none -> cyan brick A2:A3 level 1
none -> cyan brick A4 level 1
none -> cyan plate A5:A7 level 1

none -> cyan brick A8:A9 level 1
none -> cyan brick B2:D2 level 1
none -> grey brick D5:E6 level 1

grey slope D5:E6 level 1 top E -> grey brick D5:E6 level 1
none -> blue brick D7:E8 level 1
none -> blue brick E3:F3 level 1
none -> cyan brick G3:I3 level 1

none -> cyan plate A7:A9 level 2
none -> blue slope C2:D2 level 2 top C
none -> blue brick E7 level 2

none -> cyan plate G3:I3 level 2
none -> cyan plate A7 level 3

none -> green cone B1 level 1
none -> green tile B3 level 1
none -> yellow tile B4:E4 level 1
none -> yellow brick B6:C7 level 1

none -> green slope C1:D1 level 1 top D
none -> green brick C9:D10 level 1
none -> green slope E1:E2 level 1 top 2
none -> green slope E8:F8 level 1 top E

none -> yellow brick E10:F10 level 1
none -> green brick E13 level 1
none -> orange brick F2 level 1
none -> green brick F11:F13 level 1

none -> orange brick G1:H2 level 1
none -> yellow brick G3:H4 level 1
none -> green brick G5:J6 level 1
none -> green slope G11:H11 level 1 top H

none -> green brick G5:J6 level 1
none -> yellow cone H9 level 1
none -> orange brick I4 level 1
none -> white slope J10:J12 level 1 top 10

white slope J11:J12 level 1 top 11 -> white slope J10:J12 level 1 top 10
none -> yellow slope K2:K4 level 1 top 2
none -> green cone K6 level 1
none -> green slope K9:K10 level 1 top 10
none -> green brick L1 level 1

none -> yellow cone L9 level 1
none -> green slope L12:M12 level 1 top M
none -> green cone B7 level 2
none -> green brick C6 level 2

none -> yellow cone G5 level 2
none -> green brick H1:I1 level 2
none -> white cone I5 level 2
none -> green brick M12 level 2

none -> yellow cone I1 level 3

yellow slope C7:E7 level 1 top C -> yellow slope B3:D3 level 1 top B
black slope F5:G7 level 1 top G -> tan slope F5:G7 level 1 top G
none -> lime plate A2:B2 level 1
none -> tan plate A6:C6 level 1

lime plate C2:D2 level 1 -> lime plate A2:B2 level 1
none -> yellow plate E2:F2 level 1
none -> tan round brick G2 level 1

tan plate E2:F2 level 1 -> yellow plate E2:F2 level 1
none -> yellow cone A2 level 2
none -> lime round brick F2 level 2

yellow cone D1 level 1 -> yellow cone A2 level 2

**Exercise requirements:** Could you give again, word for word, the line with "none -> orange brick G1:H2 level 1" and all lines after it through the end of the data? Leave out everything else.

**Reply to the exercise:**
none -> orange brick G1:H2 level 1
none -> yellow brick G3:H4 level 1
none -> green brick G5:J6 level 1
none -> green slope G11:H11 level 1 top H

none -> green brick G5:J6 level 1
none -> yellow cone H9 level 1
none -> orange brick I4 level 1
none -> white slope J10:J12 level 1 top 10

white slope J11:J12 level 1 top 11 -> white slope J10:J12 level 1 top 10
none -> yellow slope K2:K4 level 1 top 2
none -> green cone K6 level 1
none -> green slope K9:K10 level 1 top 10
none -> green brick L1 level 1

none -> yellow cone L9 level 1
none -> green slope L12:M12 level 1 top M
none -> green cone B7 level 2
none -> green brick C6 level 2

none -> yellow cone G5 level 2
none -> green brick H1:I1 level 2
none -> white cone I5 level 2
none -> green brick M12 level 2

none -> yellow cone I1 level 3

yellow slope C7:E7 level 1 top C -> yellow slope B3:D3 level 1 top B
black slope F5:G7 level 1 top G -> tan slope F5:G7 level 1 top G
none -> lime plate A2:B2 level 1
none -> tan plate A6:C6 level 1

lime plate C2:D2 level 1 -> lime plate A2:B2 level 1
none -> yellow plate E2:F2 level 1
none -> tan round brick G2 level 1

tan plate E2:F2 level 1 -> yellow plate E2:F2 level 1
none -> yellow cone A2 level 2
none -> lime round brick F2 level 2

yellow cone D1 level 1 -> yellow cone A2 level 2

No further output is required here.